Segment Open

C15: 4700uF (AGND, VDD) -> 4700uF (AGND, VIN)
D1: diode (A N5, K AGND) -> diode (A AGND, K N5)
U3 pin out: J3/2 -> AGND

Segment Closed
Segment Open

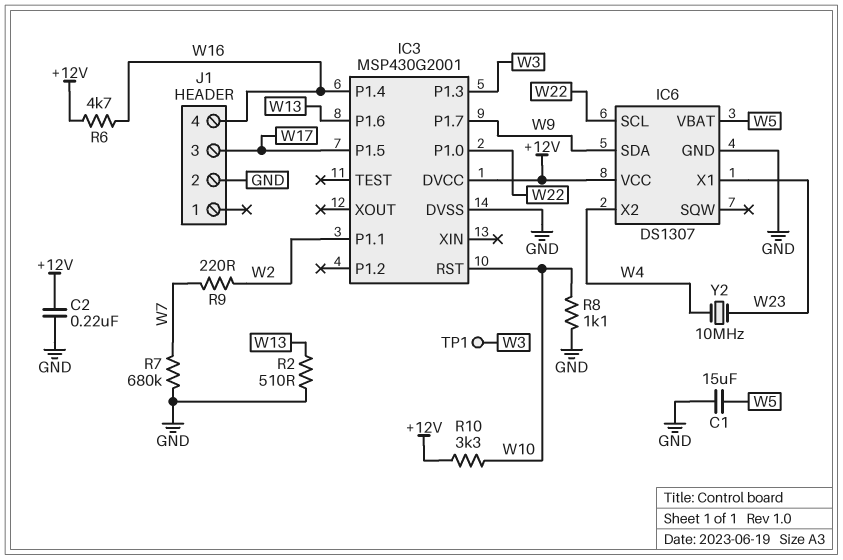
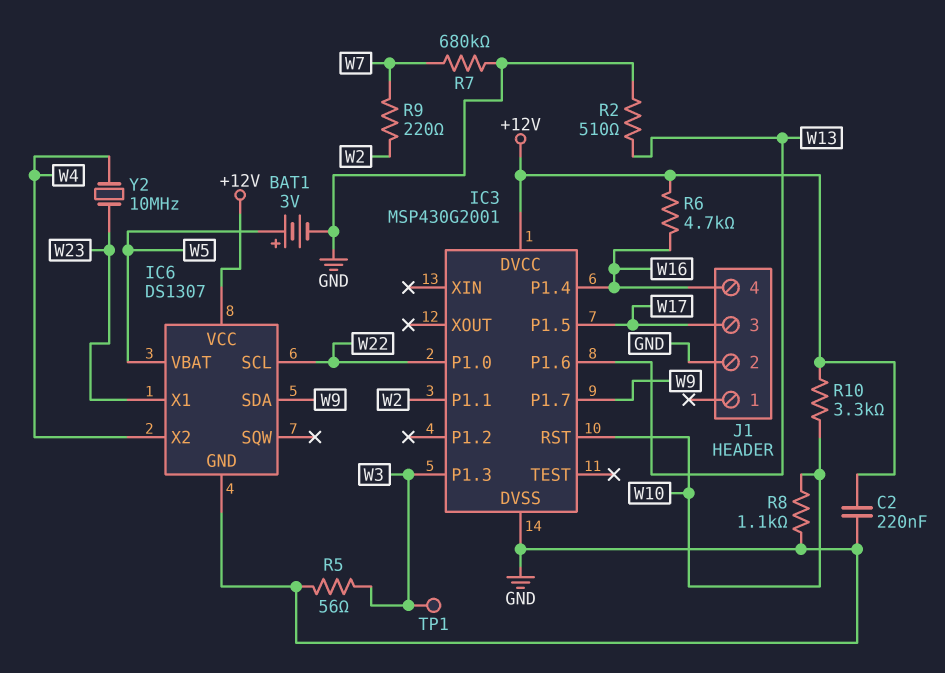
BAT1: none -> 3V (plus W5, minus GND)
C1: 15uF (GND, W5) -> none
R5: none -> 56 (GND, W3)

Segment Closed

Look above for the line containing "C15: 4700uF (AGND, VDD) -> 4700uF (AGND, VIN)". Output from there through the line containing "U3 pin out: J3/2 -> AGND", exactly and inclusively.

### Response to this exercise
C15: 4700uF (AGND, VDD) -> 4700uF (AGND, VIN)
D1: diode (A N5, K AGND) -> diode (A AGND, K N5)
U3 pin out: J3/2 -> AGND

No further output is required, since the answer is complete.